## What you should do
Which lines of the records below contain the string "round"? Report each of them.

## Data for processing

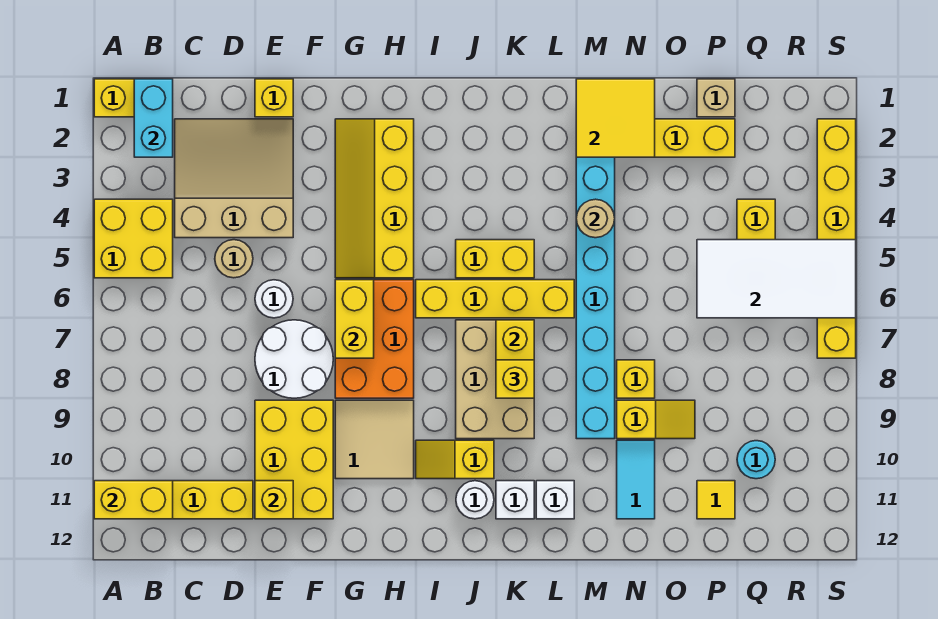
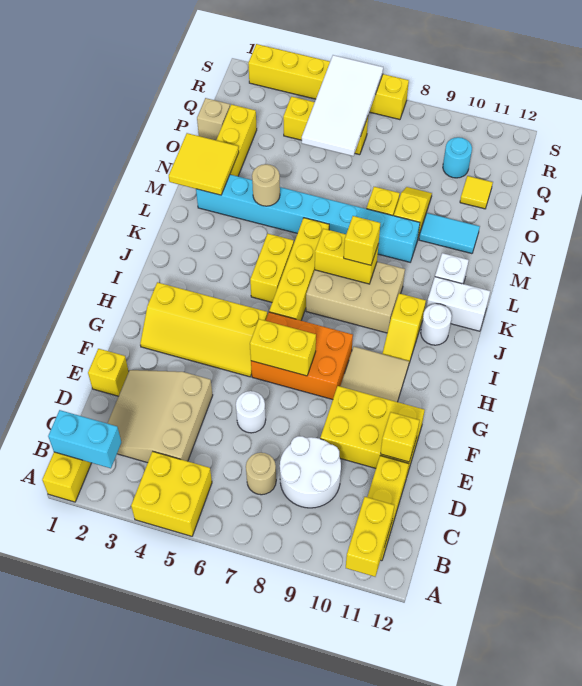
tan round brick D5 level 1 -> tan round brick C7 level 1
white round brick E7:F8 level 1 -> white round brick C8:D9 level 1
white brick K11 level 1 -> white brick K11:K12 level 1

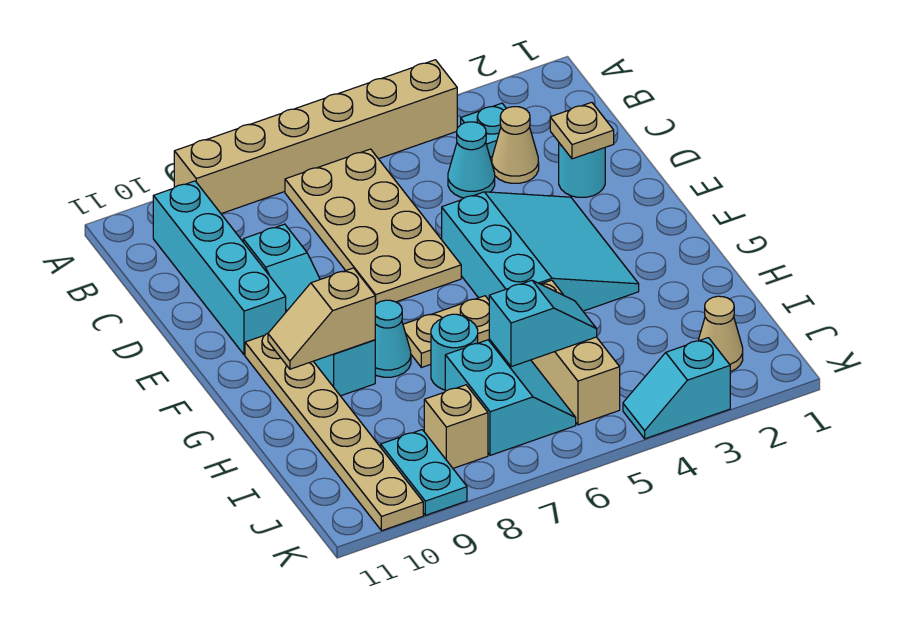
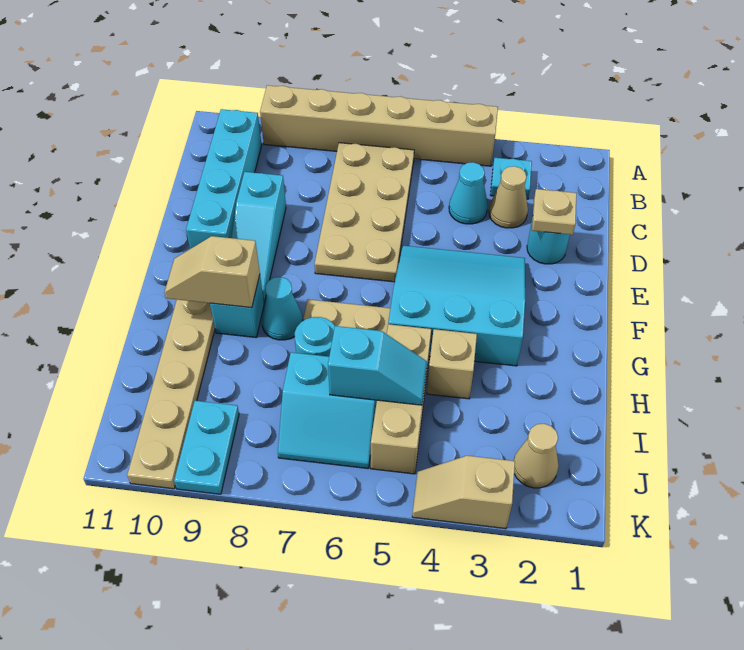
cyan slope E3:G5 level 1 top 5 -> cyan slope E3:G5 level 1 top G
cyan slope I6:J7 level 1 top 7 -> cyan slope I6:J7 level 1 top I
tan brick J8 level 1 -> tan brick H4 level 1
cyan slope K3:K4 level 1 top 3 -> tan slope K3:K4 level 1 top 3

## Finished task
tan round brick D5 level 1 -> tan round brick C7 level 1
white round brick E7:F8 level 1 -> white round brick C8:D9 level 1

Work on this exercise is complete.